=== THE TASK ===
The lines from the start of the data through the line with "JP103 pin 1: n13 -> DGND" are to be returned verbatim; all later lines are to be omitted.

=== Saved data entries ===
****************************************

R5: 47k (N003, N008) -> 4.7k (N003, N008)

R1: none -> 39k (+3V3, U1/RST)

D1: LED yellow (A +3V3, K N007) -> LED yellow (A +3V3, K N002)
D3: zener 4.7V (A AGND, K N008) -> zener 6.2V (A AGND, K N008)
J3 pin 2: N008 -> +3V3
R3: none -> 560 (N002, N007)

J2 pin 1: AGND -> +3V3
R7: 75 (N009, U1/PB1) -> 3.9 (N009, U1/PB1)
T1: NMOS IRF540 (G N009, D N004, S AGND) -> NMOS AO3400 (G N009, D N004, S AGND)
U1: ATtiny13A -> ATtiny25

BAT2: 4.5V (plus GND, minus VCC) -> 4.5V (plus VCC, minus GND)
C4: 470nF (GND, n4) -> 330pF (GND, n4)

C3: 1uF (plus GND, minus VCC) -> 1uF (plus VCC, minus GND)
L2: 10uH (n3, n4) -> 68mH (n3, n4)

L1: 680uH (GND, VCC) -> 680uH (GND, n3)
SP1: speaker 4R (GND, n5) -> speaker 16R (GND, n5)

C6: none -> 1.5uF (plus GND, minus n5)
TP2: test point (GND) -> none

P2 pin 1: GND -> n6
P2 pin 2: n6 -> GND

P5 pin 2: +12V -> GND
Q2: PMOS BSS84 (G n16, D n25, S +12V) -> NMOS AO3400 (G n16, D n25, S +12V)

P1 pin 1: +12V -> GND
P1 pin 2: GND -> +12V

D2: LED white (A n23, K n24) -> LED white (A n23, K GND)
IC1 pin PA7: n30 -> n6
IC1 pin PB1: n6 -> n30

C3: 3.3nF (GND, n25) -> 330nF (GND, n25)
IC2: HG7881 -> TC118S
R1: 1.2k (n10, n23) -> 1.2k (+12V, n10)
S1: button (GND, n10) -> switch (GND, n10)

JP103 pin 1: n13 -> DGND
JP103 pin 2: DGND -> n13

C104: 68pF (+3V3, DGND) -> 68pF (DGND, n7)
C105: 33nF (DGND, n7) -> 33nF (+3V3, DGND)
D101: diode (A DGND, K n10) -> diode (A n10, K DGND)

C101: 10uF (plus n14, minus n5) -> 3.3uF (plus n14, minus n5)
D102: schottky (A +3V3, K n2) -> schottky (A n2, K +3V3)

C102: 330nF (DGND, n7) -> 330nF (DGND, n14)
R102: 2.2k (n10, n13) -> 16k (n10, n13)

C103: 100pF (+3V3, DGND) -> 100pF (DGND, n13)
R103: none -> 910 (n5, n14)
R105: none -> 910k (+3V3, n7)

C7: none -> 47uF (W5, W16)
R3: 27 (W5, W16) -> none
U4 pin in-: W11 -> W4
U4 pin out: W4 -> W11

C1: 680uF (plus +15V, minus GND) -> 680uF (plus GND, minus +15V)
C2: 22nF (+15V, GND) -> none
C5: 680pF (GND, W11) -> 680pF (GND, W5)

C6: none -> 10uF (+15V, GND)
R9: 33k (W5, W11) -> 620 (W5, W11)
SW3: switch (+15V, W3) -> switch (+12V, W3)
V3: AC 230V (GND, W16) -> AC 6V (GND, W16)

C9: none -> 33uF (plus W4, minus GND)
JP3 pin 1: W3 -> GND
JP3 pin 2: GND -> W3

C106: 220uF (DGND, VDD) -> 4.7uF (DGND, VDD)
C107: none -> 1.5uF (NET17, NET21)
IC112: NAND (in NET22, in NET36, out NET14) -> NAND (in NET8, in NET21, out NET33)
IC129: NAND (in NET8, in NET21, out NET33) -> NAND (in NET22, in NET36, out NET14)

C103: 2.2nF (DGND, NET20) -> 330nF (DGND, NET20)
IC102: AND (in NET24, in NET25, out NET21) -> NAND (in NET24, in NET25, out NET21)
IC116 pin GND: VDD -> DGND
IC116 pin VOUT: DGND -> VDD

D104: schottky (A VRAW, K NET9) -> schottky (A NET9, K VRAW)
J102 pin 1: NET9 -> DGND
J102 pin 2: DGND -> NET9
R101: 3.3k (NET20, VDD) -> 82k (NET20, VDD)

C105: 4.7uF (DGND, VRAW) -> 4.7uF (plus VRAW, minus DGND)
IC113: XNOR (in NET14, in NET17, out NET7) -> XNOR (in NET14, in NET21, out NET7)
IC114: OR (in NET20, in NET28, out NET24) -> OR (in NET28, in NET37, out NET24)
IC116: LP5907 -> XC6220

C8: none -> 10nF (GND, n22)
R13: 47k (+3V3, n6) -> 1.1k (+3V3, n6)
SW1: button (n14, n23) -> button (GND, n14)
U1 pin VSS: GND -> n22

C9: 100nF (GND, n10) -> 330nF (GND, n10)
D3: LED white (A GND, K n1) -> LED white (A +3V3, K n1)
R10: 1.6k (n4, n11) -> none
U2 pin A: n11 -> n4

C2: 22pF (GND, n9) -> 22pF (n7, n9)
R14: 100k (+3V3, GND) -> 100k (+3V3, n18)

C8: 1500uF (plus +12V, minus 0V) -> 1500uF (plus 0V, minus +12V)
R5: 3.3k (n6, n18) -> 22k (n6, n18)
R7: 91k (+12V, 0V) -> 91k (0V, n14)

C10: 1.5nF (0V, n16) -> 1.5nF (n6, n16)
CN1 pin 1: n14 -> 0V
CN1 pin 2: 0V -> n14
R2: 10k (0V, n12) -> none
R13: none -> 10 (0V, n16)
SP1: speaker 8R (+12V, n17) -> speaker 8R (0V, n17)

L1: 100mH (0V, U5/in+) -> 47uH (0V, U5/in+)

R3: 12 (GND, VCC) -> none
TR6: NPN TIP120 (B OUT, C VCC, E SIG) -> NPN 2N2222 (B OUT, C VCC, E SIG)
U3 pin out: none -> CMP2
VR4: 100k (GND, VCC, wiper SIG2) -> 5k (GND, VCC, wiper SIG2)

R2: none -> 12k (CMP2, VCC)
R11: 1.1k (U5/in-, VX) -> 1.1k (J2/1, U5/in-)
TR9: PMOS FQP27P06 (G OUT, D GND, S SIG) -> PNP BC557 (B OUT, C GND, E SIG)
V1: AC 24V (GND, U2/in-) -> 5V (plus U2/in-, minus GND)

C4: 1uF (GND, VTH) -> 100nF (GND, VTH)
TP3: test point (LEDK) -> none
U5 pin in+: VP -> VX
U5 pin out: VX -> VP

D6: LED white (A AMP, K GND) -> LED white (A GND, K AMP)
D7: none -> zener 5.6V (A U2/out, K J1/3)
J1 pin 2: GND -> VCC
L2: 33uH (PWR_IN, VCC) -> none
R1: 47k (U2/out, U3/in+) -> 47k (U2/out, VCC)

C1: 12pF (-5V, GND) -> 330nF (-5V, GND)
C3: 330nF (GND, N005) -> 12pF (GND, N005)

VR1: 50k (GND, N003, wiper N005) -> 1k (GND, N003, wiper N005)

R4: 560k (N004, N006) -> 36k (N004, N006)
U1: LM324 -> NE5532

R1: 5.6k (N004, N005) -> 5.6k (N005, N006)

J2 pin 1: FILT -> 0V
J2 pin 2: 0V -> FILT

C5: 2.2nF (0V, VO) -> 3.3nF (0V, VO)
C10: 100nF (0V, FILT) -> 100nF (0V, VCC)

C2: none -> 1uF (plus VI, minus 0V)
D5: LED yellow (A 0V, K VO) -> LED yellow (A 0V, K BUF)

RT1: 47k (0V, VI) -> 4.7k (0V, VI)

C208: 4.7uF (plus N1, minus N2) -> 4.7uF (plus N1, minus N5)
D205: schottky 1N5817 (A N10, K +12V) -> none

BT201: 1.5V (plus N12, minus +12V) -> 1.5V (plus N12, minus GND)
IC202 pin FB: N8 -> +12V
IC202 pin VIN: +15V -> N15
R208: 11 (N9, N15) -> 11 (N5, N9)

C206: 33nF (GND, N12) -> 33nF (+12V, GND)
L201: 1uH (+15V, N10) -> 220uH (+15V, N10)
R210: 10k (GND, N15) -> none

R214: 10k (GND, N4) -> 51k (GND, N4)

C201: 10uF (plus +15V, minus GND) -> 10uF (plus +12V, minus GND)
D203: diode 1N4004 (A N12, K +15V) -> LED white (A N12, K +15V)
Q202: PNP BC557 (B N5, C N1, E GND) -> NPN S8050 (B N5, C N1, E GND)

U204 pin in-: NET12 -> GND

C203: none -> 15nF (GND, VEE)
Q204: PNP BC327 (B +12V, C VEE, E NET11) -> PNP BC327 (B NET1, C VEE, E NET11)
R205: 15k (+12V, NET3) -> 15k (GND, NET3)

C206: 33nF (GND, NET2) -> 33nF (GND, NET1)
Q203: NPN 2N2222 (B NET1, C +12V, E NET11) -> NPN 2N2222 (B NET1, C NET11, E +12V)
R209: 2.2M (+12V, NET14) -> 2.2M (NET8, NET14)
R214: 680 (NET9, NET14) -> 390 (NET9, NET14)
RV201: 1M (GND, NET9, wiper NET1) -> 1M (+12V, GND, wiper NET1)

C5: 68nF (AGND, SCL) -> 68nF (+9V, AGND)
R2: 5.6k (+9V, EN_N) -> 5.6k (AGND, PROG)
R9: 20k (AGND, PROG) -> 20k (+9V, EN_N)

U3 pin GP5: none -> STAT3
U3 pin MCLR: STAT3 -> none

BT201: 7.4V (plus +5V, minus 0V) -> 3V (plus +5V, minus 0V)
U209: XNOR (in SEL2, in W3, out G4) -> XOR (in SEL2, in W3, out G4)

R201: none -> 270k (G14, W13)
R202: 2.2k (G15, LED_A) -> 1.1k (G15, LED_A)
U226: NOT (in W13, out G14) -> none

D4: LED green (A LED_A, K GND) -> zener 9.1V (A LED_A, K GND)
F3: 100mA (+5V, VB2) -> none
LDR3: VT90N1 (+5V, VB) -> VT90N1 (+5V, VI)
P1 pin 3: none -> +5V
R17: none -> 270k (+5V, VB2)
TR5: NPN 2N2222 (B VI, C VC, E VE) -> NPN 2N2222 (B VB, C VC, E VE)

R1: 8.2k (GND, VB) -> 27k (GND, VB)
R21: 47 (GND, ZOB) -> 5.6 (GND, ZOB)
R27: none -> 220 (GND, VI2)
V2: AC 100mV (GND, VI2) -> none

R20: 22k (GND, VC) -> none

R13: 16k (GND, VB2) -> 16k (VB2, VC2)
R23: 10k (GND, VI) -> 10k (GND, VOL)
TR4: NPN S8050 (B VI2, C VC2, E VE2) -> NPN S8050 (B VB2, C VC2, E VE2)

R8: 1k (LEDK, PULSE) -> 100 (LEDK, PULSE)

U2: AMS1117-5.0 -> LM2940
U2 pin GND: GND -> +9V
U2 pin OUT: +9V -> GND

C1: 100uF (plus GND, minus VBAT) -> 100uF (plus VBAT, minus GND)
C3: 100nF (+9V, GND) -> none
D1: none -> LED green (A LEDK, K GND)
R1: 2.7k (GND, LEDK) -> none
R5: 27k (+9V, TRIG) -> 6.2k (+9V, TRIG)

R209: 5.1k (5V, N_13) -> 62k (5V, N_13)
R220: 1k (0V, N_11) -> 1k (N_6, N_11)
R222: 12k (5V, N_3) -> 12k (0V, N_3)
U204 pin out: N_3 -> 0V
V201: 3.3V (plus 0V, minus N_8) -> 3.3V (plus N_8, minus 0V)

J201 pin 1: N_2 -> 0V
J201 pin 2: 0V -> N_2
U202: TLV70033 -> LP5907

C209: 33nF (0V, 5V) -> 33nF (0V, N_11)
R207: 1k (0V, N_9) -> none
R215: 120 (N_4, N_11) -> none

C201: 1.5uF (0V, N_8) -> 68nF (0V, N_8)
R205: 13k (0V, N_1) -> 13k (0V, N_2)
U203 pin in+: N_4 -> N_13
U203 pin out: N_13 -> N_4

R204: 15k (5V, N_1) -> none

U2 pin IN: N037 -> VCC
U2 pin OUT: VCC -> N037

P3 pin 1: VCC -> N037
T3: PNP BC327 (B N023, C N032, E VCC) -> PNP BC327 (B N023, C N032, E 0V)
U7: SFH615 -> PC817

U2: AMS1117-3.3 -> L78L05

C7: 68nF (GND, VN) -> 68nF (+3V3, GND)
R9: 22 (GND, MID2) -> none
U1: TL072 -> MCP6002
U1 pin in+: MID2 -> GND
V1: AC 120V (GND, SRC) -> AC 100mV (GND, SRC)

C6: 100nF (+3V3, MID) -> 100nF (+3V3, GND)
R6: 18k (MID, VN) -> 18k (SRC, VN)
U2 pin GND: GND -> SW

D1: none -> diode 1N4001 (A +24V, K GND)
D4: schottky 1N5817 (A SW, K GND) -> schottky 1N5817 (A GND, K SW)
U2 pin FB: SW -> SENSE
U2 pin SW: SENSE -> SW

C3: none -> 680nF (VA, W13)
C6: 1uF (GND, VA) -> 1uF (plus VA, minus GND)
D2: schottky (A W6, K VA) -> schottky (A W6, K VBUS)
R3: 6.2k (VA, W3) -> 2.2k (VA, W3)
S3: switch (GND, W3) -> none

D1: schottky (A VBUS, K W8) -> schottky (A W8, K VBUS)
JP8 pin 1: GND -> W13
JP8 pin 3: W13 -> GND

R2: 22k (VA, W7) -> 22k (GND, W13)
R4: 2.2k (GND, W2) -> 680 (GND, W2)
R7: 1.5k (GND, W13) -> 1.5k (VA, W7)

****************************************

=== FINISHED TASK ===
R5: 47k (N003, N008) -> 4.7k (N003, N008)

R1: none -> 39k (+3V3, U1/RST)

D1: LED yellow (A +3V3, K N007) -> LED yellow (A +3V3, K N002)
D3: zener 4.7V (A AGND, K N008) -> zener 6.2V (A AGND, K N008)
J3 pin 2: N008 -> +3V3
R3: none -> 560 (N002, N007)

J2 pin 1: AGND -> +3V3
R7: 75 (N009, U1/PB1) -> 3.9 (N009, U1/PB1)
T1: NMOS IRF540 (G N009, D N004, S AGND) -> NMOS AO3400 (G N009, D N004, S AGND)
U1: ATtiny13A -> ATtiny25

BAT2: 4.5V (plus GND, minus VCC) -> 4.5V (plus VCC, minus GND)
C4: 470nF (GND, n4) -> 330pF (GND, n4)

C3: 1uF (plus GND, minus VCC) -> 1uF (plus VCC, minus GND)
L2: 10uH (n3, n4) -> 68mH (n3, n4)

L1: 680uH (GND, VCC) -> 680uH (GND, n3)
SP1: speaker 4R (GND, n5) -> speaker 16R (GND, n5)

C6: none -> 1.5uF (plus GND, minus n5)
TP2: test point (GND) -> none

P2 pin 1: GND -> n6
P2 pin 2: n6 -> GND

P5 pin 2: +12V -> GND
Q2: PMOS BSS84 (G n16, D n25, S +12V) -> NMOS AO3400 (G n16, D n25, S +12V)

P1 pin 1: +12V -> GND
P1 pin 2: GND -> +12V

D2: LED white (A n23, K n24) -> LED white (A n23, K GND)
IC1 pin PA7: n30 -> n6
IC1 pin PB1: n6 -> n30

C3: 3.3nF (GND, n25) -> 330nF (GND, n25)
IC2: HG7881 -> TC118S
R1: 1.2k (n10, n23) -> 1.2k (+12V, n10)
S1: button (GND, n10) -> switch (GND, n10)

JP103 pin 1: n13 -> DGND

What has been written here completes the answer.